DATASET START

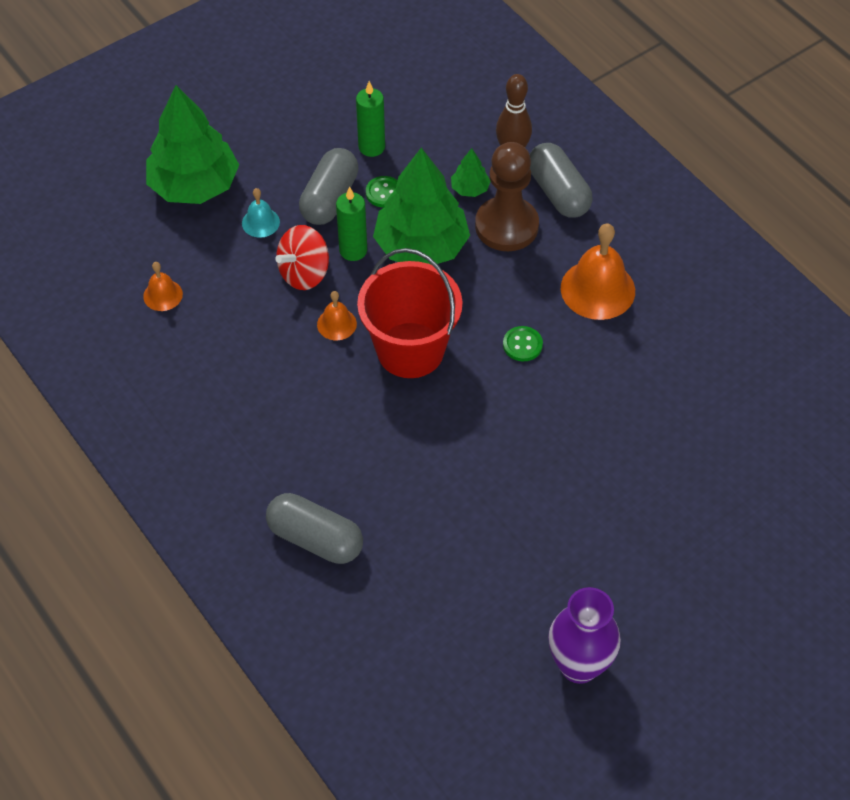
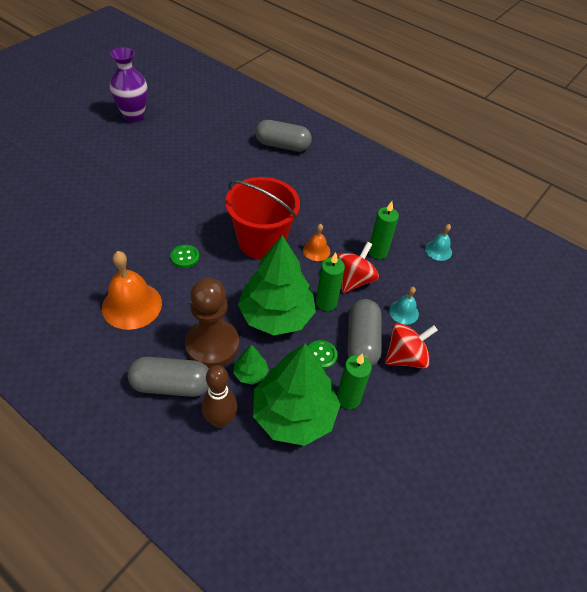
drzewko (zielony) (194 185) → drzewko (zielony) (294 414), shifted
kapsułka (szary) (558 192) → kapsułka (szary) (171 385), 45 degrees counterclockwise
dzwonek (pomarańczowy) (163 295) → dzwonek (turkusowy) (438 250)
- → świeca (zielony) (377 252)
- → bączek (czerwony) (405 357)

DATASET END

- [WHAT NEEDS TO BE DONE]:
For each record, return its text exactly and leave any picture out.

- [RESPONSE TO THE TASK]:
drzewko (zielony) (194 185) → drzewko (zielony) (294 414), shifted
kapsułka (szary) (558 192) → kapsułka (szary) (171 385), 45 degrees counterclockwise
dzwonek (pomarańczowy) (163 295) → dzwonek (turkusowy) (438 250)
- → świeca (zielony) (377 252)
- → bączek (czerwony) (405 357)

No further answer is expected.